In the entries below, go to the line containing "camera: 165 degrees right, 10 degrees up" and repeat it along with every later line, exactly.

● **Stored dataset items**
● ● ● ● ●

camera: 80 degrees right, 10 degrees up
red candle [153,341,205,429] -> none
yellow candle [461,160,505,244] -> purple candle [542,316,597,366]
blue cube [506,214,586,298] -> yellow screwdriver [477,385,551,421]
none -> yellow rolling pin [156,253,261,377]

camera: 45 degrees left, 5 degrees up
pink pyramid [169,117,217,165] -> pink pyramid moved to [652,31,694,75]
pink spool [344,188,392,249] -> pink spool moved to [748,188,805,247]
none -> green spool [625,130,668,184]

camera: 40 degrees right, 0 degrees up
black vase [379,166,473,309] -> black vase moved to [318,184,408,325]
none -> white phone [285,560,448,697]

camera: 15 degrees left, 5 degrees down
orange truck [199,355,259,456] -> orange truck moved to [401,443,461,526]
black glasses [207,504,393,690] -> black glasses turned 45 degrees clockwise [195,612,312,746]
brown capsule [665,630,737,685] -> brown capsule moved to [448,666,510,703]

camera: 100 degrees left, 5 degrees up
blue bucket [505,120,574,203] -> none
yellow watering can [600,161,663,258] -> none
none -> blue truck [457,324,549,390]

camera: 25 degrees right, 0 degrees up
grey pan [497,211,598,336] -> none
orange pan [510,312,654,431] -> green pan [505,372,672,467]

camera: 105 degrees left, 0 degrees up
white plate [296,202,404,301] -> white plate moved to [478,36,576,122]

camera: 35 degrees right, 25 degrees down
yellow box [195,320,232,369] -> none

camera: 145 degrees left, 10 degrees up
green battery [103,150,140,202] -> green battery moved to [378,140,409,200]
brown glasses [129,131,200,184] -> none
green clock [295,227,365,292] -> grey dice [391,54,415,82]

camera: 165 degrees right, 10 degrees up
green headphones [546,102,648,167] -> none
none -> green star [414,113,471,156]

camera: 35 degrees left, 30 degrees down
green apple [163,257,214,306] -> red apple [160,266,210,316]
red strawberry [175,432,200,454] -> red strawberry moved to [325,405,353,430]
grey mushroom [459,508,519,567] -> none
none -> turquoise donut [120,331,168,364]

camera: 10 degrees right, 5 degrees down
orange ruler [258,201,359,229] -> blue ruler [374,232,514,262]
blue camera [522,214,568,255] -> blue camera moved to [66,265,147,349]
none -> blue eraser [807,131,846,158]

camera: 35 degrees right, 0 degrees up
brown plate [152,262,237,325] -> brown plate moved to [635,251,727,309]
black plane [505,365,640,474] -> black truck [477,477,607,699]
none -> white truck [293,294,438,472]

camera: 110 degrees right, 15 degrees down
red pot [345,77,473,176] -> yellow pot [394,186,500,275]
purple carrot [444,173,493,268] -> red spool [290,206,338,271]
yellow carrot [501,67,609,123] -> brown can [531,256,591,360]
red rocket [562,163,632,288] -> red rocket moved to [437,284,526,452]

● ● ● ● ●

● **Response below**
camera: 165 degrees right, 10 degrees up
green headphones [546,102,648,167] -> none
none -> green star [414,113,471,156]

camera: 35 degrees left, 30 degrees down
green apple [163,257,214,306] -> red apple [160,266,210,316]
red strawberry [175,432,200,454] -> red strawberry moved to [325,405,353,430]
grey mushroom [459,508,519,567] -> none
none -> turquoise donut [120,331,168,364]

camera: 10 degrees right, 5 degrees down
orange ruler [258,201,359,229] -> blue ruler [374,232,514,262]
blue camera [522,214,568,255] -> blue camera moved to [66,265,147,349]
none -> blue eraser [807,131,846,158]

camera: 35 degrees right, 0 degrees up
brown plate [152,262,237,325] -> brown plate moved to [635,251,727,309]
black plane [505,365,640,474] -> black truck [477,477,607,699]
none -> white truck [293,294,438,472]

camera: 110 degrees right, 15 degrees down
red pot [345,77,473,176] -> yellow pot [394,186,500,275]
purple carrot [444,173,493,268] -> red spool [290,206,338,271]
yellow carrot [501,67,609,123] -> brown can [531,256,591,360]
red rocket [562,163,632,288] -> red rocket moved to [437,284,526,452]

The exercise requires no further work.